[Scene edit records]
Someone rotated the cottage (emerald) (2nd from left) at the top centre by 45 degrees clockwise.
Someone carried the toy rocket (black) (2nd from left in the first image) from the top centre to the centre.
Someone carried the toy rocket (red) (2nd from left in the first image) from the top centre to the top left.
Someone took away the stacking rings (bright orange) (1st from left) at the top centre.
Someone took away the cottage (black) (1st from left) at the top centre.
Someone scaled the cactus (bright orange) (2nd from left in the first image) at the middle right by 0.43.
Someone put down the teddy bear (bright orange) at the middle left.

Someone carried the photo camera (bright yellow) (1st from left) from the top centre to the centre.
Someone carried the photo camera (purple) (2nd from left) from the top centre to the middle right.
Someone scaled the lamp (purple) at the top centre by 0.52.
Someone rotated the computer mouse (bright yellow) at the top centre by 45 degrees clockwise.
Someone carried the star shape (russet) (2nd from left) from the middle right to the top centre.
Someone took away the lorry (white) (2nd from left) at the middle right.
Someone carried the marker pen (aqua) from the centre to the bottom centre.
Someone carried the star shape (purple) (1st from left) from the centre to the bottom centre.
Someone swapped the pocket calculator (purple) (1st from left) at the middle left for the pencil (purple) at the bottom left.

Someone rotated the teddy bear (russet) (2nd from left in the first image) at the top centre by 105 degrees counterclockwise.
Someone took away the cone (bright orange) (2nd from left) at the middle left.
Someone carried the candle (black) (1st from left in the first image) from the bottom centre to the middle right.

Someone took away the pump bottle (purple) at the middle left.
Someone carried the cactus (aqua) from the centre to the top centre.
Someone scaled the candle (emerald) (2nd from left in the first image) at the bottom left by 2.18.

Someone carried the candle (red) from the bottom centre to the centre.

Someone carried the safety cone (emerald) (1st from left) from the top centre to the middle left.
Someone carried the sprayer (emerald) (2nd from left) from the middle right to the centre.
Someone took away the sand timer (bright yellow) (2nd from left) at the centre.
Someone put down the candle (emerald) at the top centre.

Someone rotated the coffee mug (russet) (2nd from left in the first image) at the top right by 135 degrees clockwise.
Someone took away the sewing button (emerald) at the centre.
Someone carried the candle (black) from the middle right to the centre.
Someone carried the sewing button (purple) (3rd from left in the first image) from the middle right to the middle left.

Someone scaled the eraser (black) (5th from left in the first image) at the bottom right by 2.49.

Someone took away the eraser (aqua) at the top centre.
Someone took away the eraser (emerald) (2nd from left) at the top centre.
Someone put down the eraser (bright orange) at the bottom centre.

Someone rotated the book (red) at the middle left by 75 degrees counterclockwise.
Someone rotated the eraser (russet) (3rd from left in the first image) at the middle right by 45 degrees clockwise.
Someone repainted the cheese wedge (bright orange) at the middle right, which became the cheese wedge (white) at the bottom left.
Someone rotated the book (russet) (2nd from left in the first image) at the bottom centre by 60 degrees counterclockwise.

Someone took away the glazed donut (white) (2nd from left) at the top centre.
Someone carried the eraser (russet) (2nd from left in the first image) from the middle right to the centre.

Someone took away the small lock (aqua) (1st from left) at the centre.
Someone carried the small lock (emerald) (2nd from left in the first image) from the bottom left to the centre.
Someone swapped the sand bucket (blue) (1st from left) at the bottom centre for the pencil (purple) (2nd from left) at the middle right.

Task to carry out:
Please copy only these lines, exactly: the first line of the records through the line containing "Someone scaled the cactus", ends included.

Your response:
Someone rotated the cottage (emerald) (2nd from left) at the top centre by 45 degrees clockwise.
Someone carried the toy rocket (black) (2nd from left in the first image) from the top centre to the centre.
Someone carried the toy rocket (red) (2nd from left in the first image) from the top centre to the top left.
Someone took away the stacking rings (bright orange) (1st from left) at the top centre.
Someone took away the cottage (black) (1st from left) at the top centre.
Someone scaled the cactus (bright orange) (2nd from left in the first image) at the middle right by 0.43.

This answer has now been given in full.